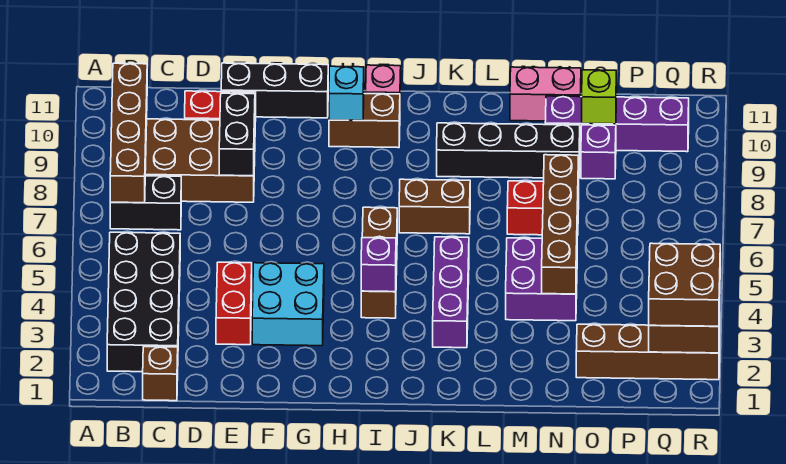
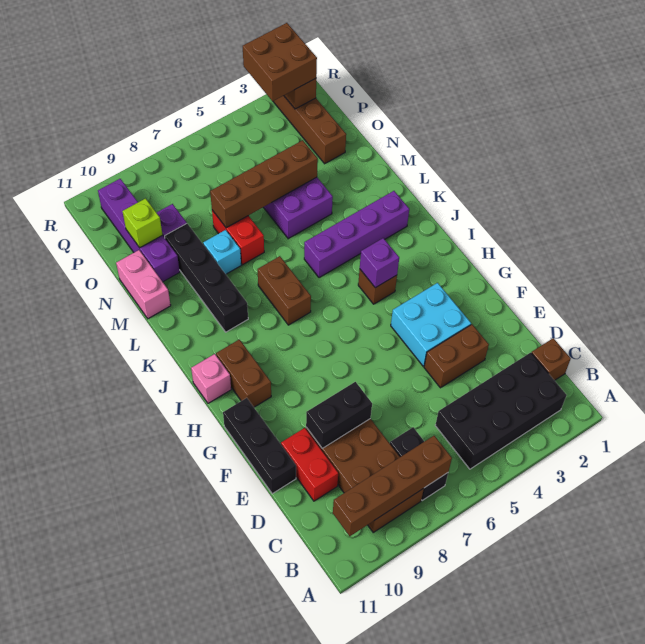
red brick E3:E4 level 1 -> brown brick E3:E4 level 1
cyan brick H10 level 2 -> cyan brick M8 level 1
brown brick I4:I6 level 1 -> brown brick I4 level 1
purple brick K3:K5 level 1 -> purple brick K2:K5 level 1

■ **TASK BRIEF**
What is needed is the whole listing again, exactly as written, with the images left out.

■ **SOLUTION TO THIS TASK**
red brick E3:E4 level 1 -> brown brick E3:E4 level 1
cyan brick H10 level 2 -> cyan brick M8 level 1
brown brick I4:I6 level 1 -> brown brick I4 level 1
purple brick K3:K5 level 1 -> purple brick K2:K5 level 1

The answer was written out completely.